Task item: After locating the line that contains "brown star: (96, 116) -> (97, 126), moved", restate it and each later line word for word through the end of the records.

Input data:
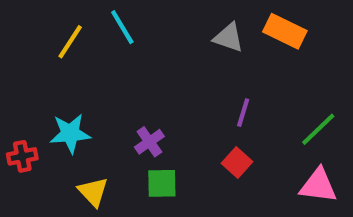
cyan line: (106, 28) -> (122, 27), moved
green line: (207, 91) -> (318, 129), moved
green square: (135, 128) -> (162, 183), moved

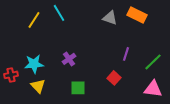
purple line: (243, 113) -> (126, 54), moved
purple cross: (149, 142) -> (69, 59), moved
yellow triangle: (93, 192) -> (38, 86), moved

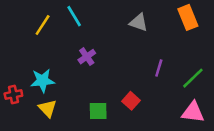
orange rectangle: (137, 15) -> (188, 17), moved, turned 42
purple cross: (69, 59) -> (87, 57), moved
red square: (114, 78) -> (131, 101), moved

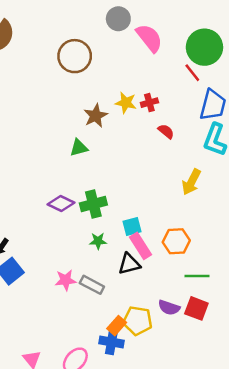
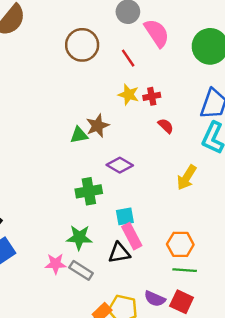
red line: (192, 73) -> (128, 58), moved
brown star: (96, 116) -> (97, 126), moved
purple diamond: (61, 203) -> (120, 165), moved
green star: (98, 241) -> (79, 237), moved, size x1.5
orange hexagon: (176, 241) -> (180, 244), moved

Output:
brown star: (96, 116) -> (97, 126), moved
purple diamond: (61, 203) -> (120, 165), moved
green star: (98, 241) -> (79, 237), moved, size x1.5
orange hexagon: (176, 241) -> (180, 244), moved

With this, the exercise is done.